[Scene difference descriptions]
*** Begin section ***

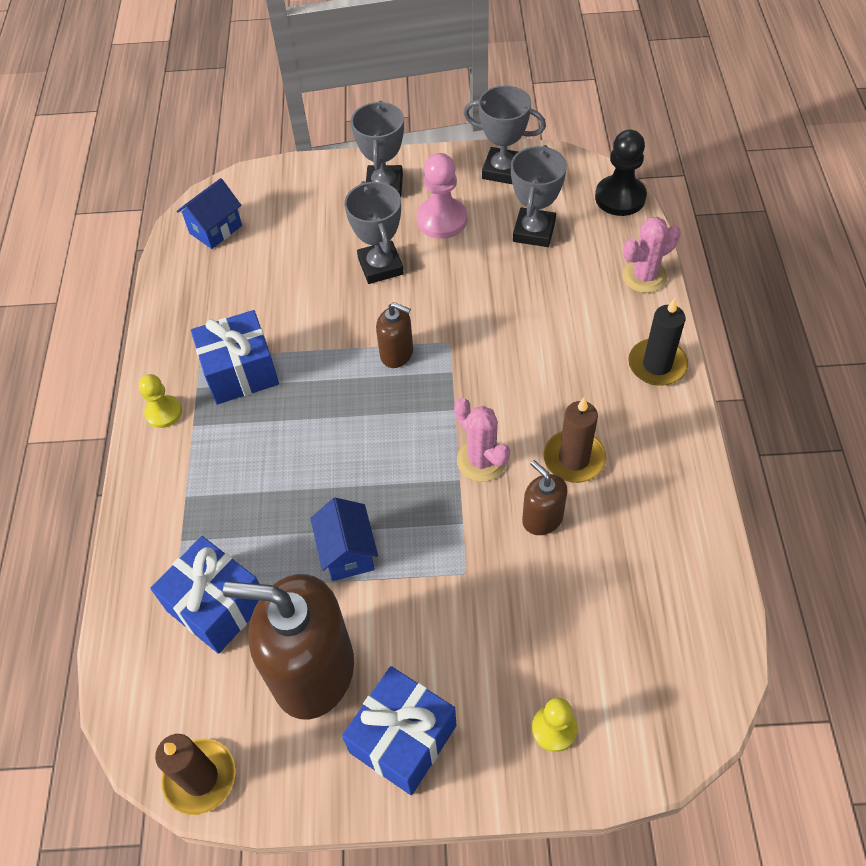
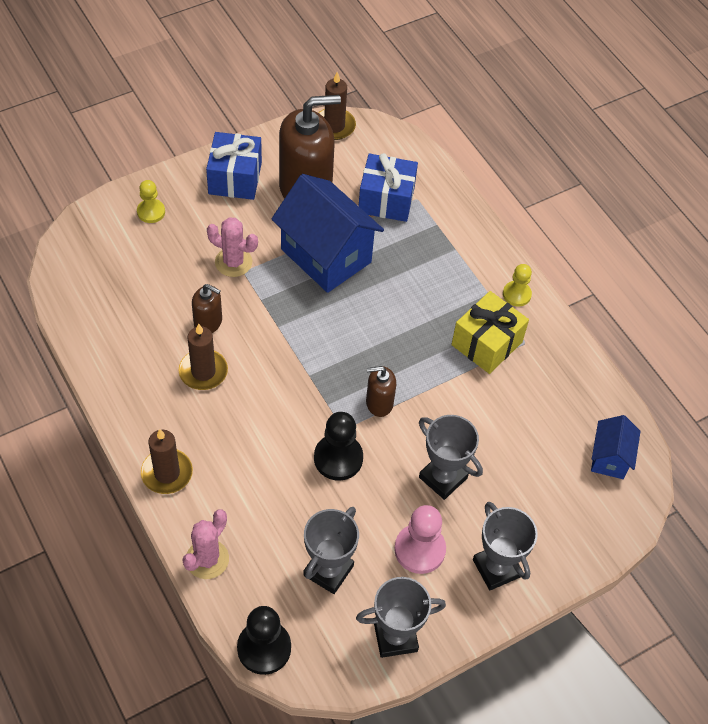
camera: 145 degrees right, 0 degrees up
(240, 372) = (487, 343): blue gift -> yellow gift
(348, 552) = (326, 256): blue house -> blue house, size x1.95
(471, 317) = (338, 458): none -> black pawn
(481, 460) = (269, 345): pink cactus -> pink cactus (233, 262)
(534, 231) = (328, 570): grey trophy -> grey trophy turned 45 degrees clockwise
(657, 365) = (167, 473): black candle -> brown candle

*** End section ***

WHAT IS NEEDED: Once you find the line containing "(534, 231) = (328, 570): grey", copy it and every line after it through the end of the records, exactly and nothing else.

SOLVED EXERCISE:
(534, 231) = (328, 570): grey trophy -> grey trophy turned 45 degrees clockwise
(657, 365) = (167, 473): black candle -> brown candle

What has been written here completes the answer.